*** Opening of Supplied data ***
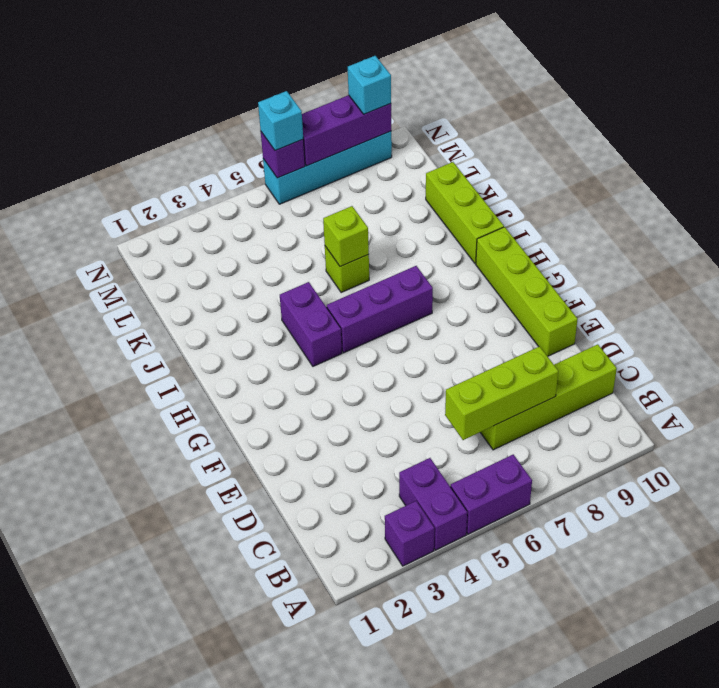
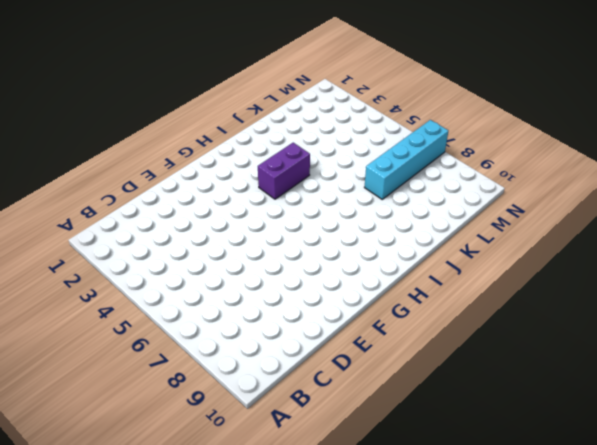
cyan brick K7:N7 level 1 -> cyan brick N6:N9 level 1
none -> purple brick A3 level 1
none -> purple brick A4:B4 level 1
none -> purple brick A5:A6 level 1

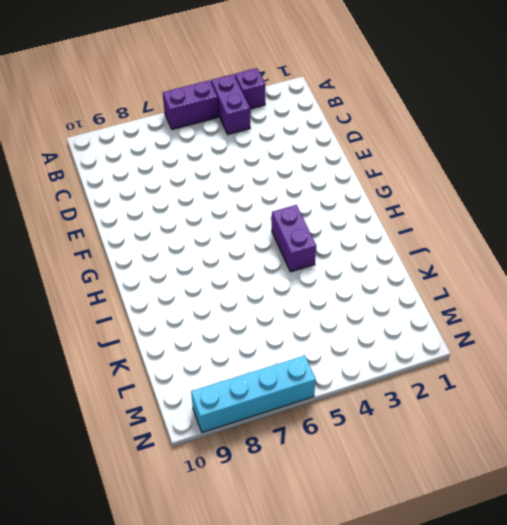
none -> lime brick C7:C10 level 1
none -> lime brick E10:H10 level 1
none -> purple brick H5:H7 level 1

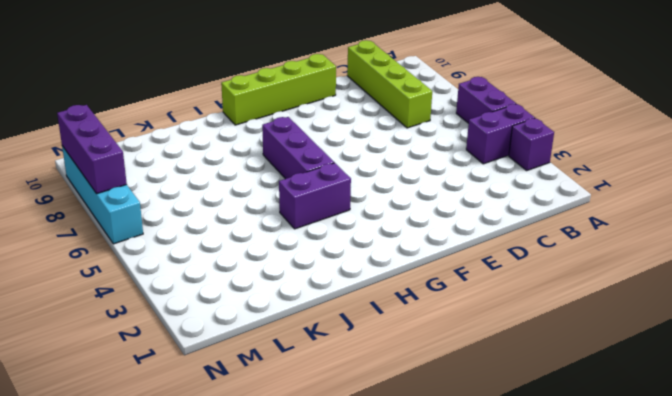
none -> lime brick I10:K10 level 1
none -> lime brick J6 level 1
none -> lime brick C6:C8 level 2

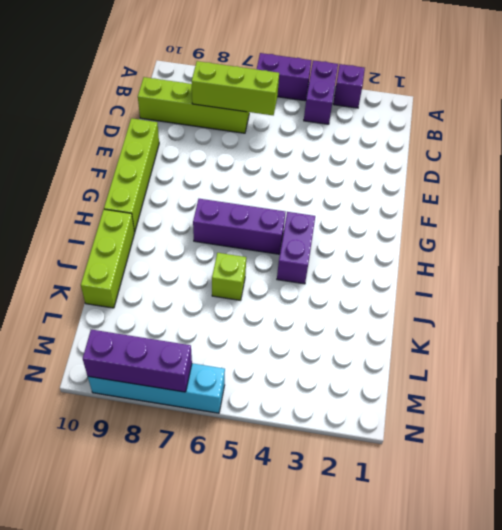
none -> lime brick J6 level 2
none -> purple brick N6 level 2
none -> cyan brick N6 level 3

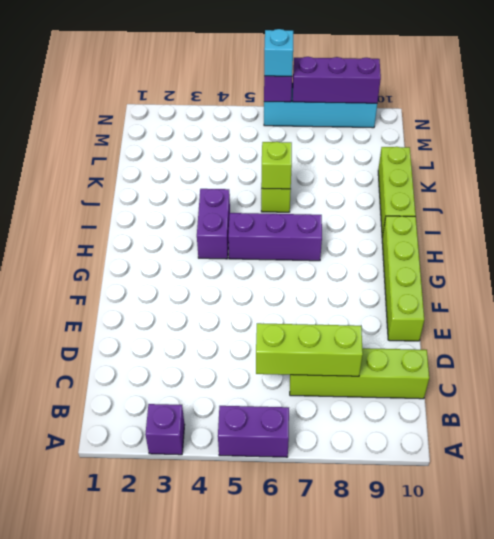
none -> purple brick A4:B4 level 1
none -> cyan brick N9 level 3

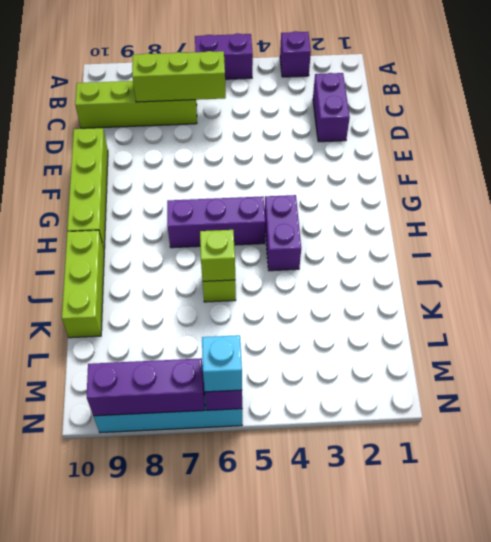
purple brick C2:D2 level 1 -> purple brick A4:B4 level 1
none -> cyan brick N9 level 3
*** Close of Supplied data ***
Task: Skip the pictures and print exactly the lines from the one containing "none -> lime brick C7:C10 level 1" through the end of the records above.

Reply:
none -> lime brick C7:C10 level 1
none -> lime brick E10:H10 level 1
none -> purple brick H5:H7 level 1

none -> lime brick I10:K10 level 1
none -> lime brick J6 level 1
none -> lime brick C6:C8 level 2

none -> lime brick J6 level 2
none -> purple brick N6 level 2
none -> cyan brick N6 level 3

none -> purple brick A4:B4 level 1
none -> cyan brick N9 level 3

purple brick C2:D2 level 1 -> purple brick A4:B4 level 1
none -> cyan brick N9 level 3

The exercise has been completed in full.